Content starts

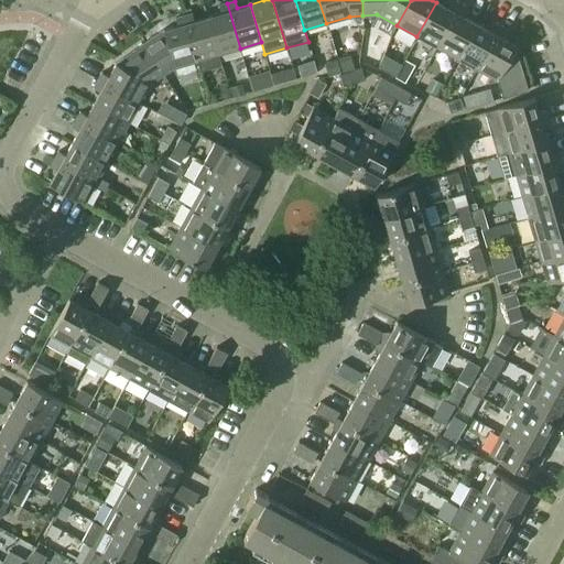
[(436,2),(416,36),(436,47),(459,6),(452,2),(448,9),(436,2)]
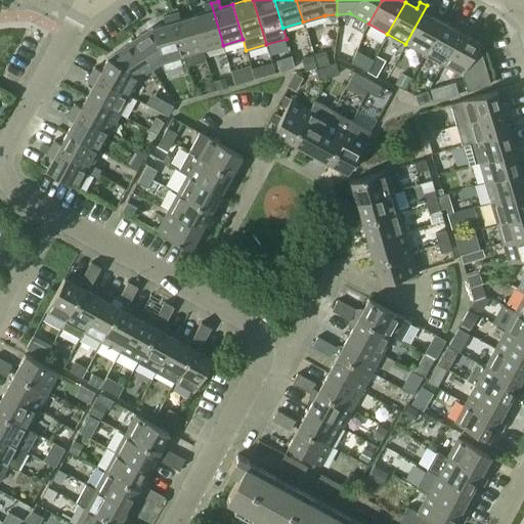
[(192,15),(203,51),(223,45),(211,3),(203,5),(205,12),(192,15)]
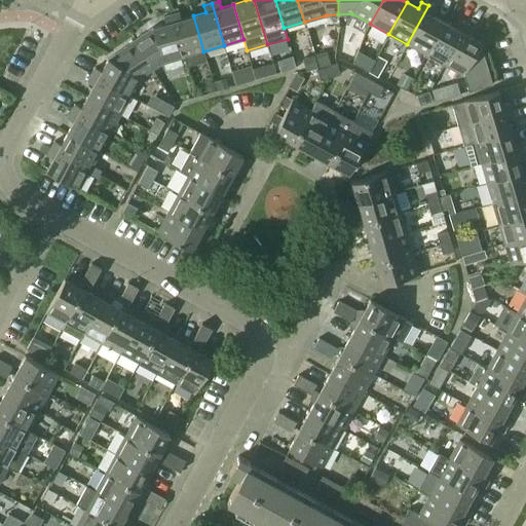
[(428,5),(407,44),(425,54),(443,22),(431,15),(436,9),(428,5)]
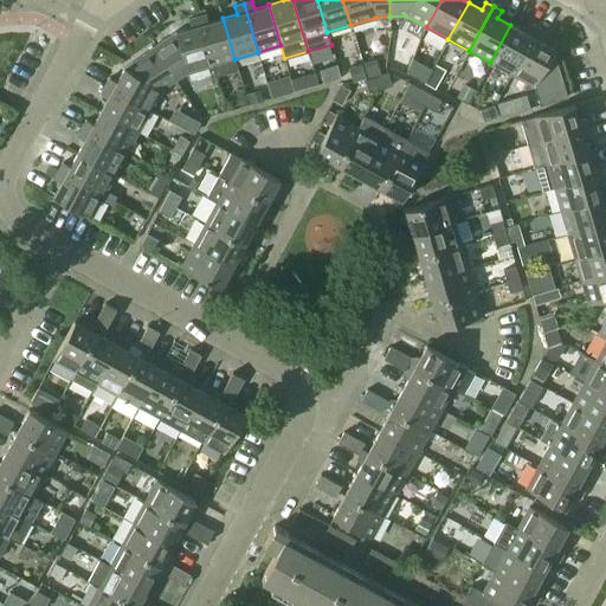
[(197,17),(211,66),(214,76),(238,70),(234,59),(223,18),(208,23),(206,14),(197,17)]
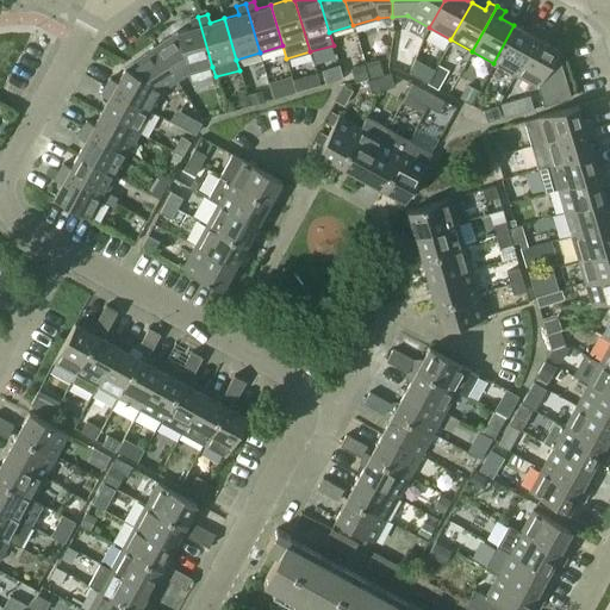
[(154,48),(176,81),(188,74),(212,67),(198,17),(190,19),(192,27),(176,32),(154,48)]
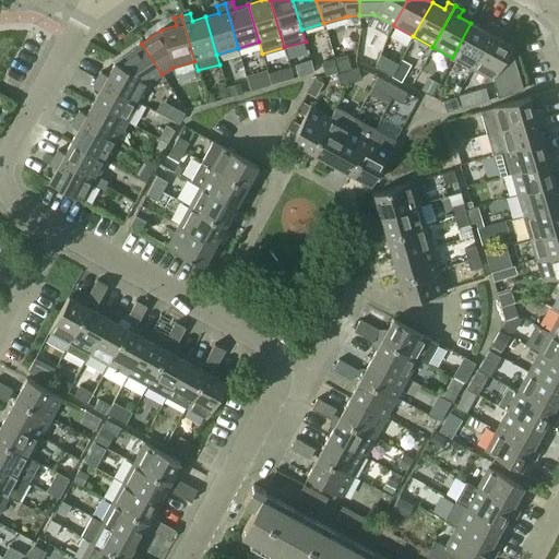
[(471,23),(452,58),(472,69),(495,27),(487,23),(483,30),(471,23)]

Content ends

Pictures in the listing above must be skipped; everything else should be copied exactly.

[(436,2),(416,36),(436,47),(459,6),(452,2),(448,9),(436,2)]
[(192,15),(203,51),(223,45),(211,3),(203,5),(205,12),(192,15)]
[(428,5),(407,44),(425,54),(443,22),(431,15),(436,9),(428,5)]
[(197,17),(211,66),(214,76),(238,70),(234,59),(223,18),(208,23),(206,14),(197,17)]
[(154,48),(176,81),(188,74),(212,67),(198,17),(190,19),(192,27),(176,32),(154,48)]
[(471,23),(452,58),(472,69),(495,27),(487,23),(483,30),(471,23)]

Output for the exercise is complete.